What to do: Only the lines from the line that contains "MATRIX pin CS: D11 -> D3" through the final line of the entries below belong in your answer, copied exactly and without pictures.

Exercise input:
▽

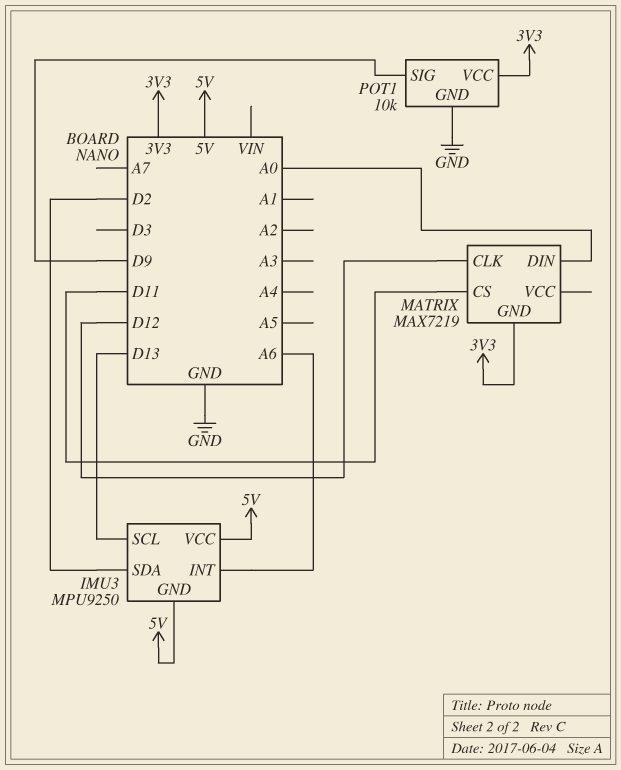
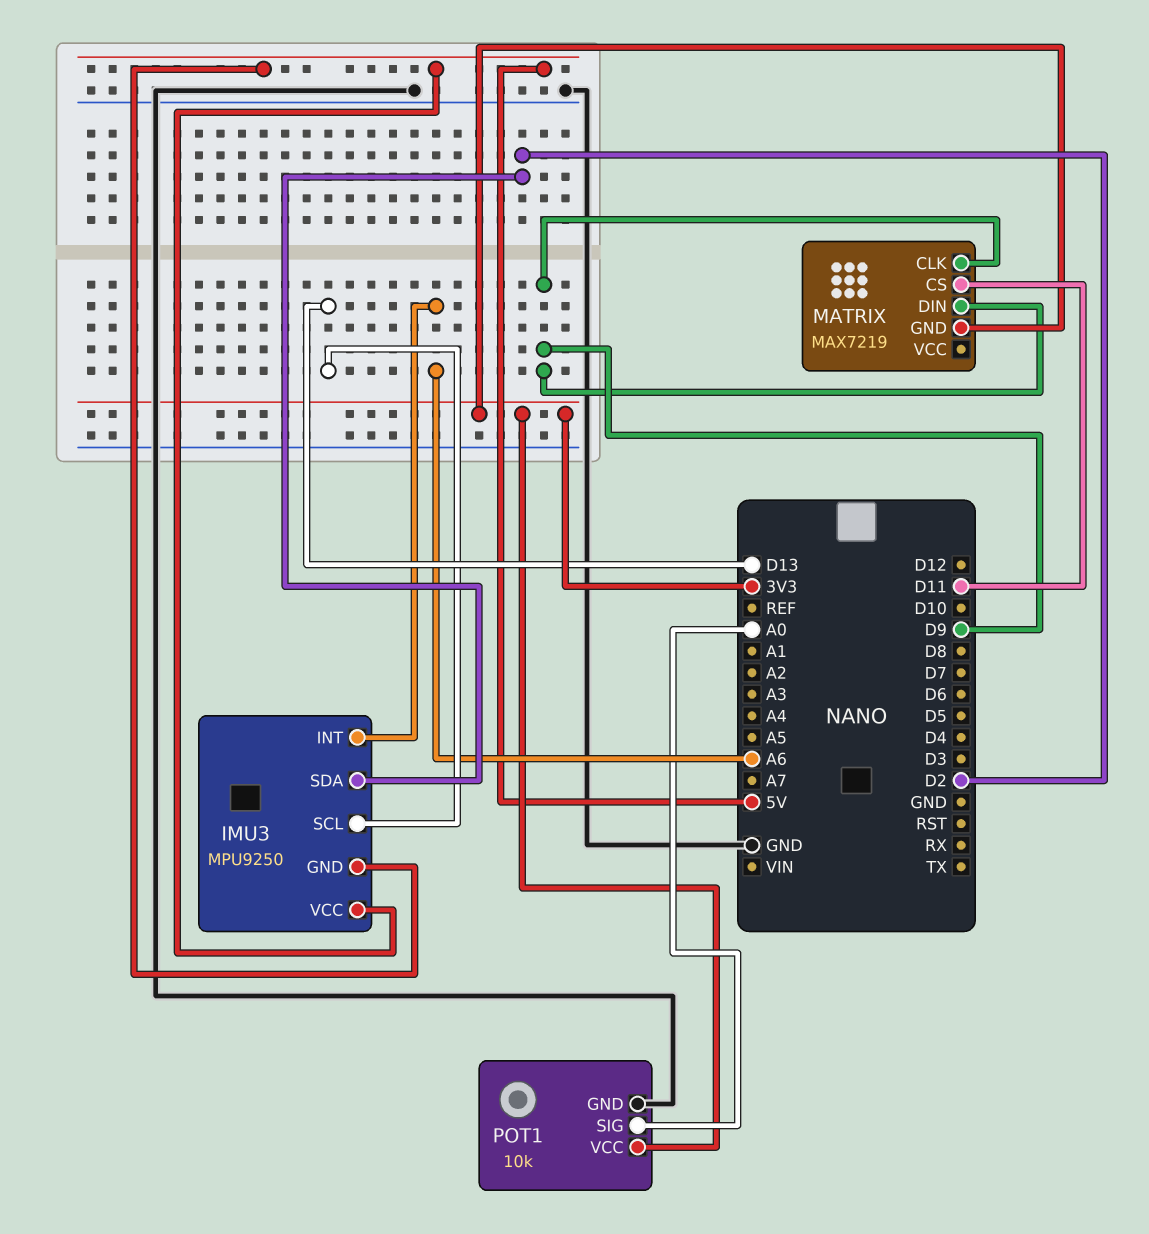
MATRIX pin CLK: D12 -> D9
MATRIX pin DIN: A0 -> D9
POT1 pin SIG: D9 -> A0

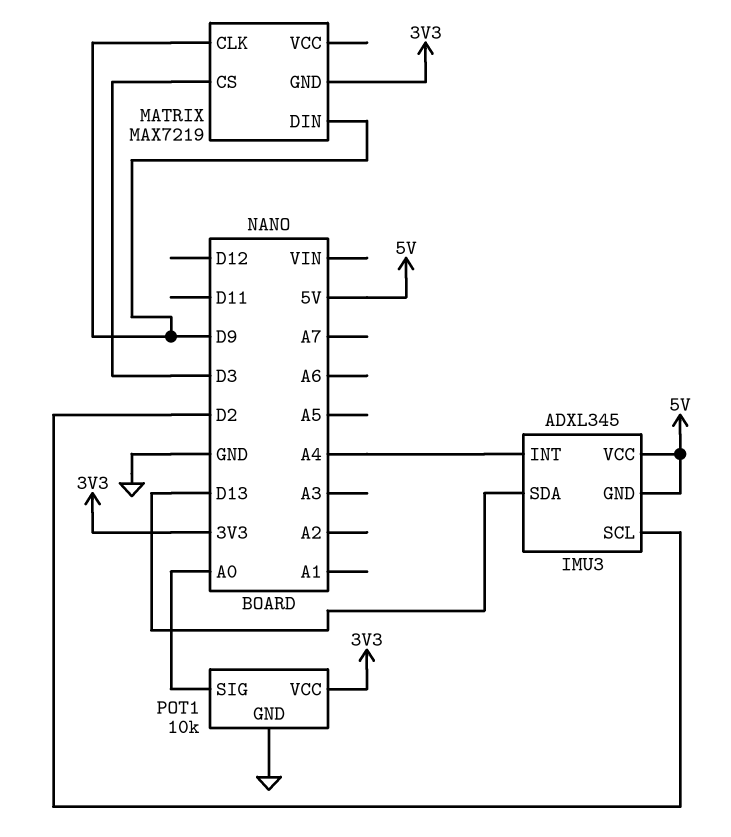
IMU3: MPU9250 -> ADXL345
IMU3 pin INT: A6 -> A4
IMU3 pin SCL: D13 -> D2
IMU3 pin SDA: D2 -> D13
MATRIX pin CS: D11 -> D3

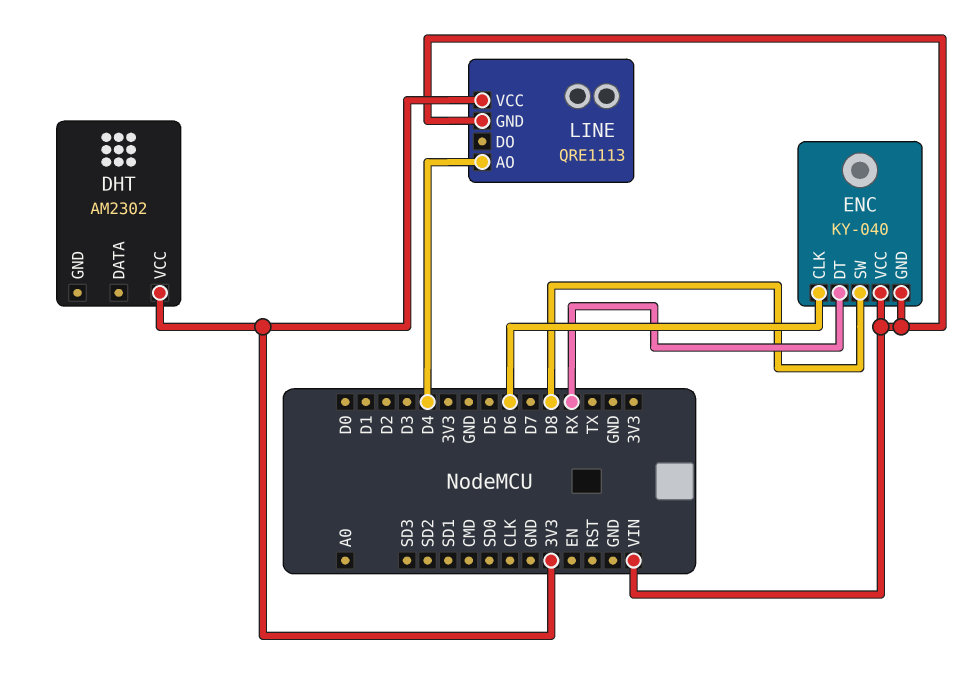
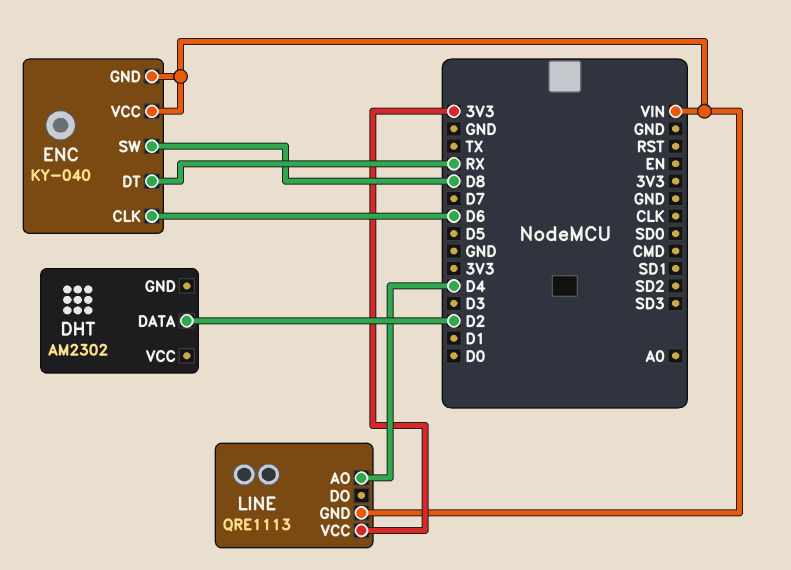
DHT pin DATA: none -> D2
DHT pin VCC: 3V3 -> none

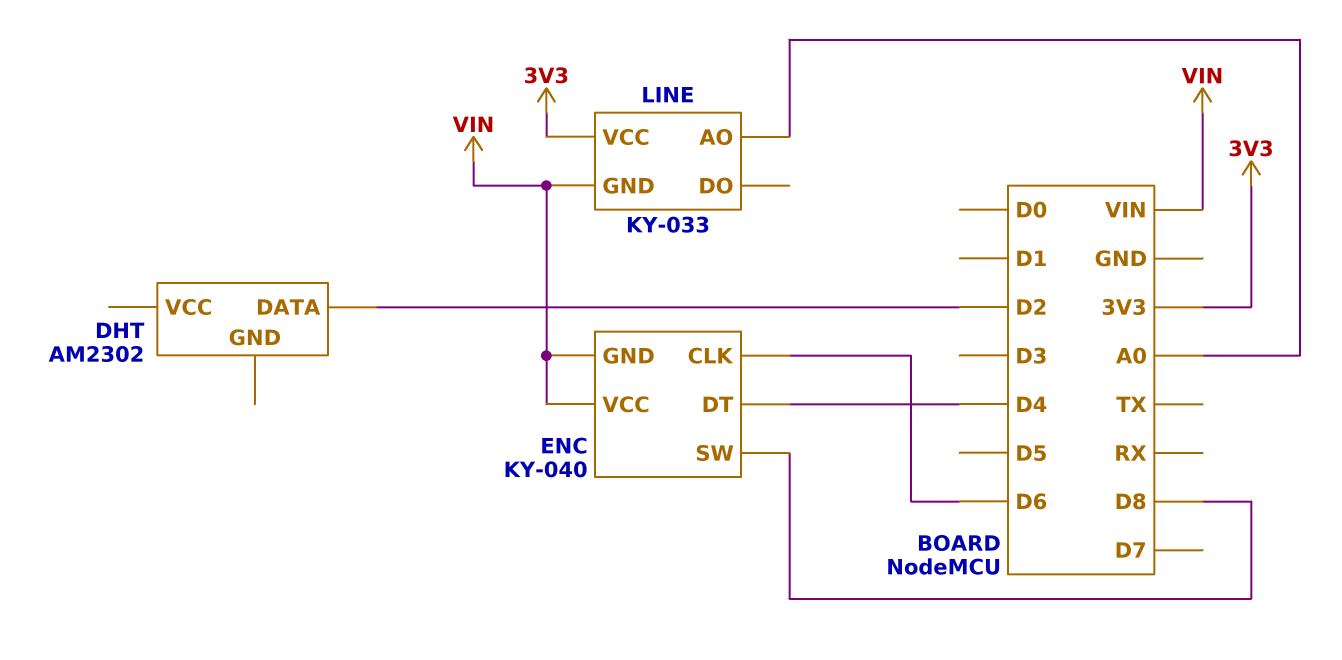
ENC pin DT: RX -> D4
LINE: QRE1113 -> KY-033
LINE pin AO: D4 -> A0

△

Solution:
MATRIX pin CS: D11 -> D3

DHT pin DATA: none -> D2
DHT pin VCC: 3V3 -> none

ENC pin DT: RX -> D4
LINE: QRE1113 -> KY-033
LINE pin AO: D4 -> A0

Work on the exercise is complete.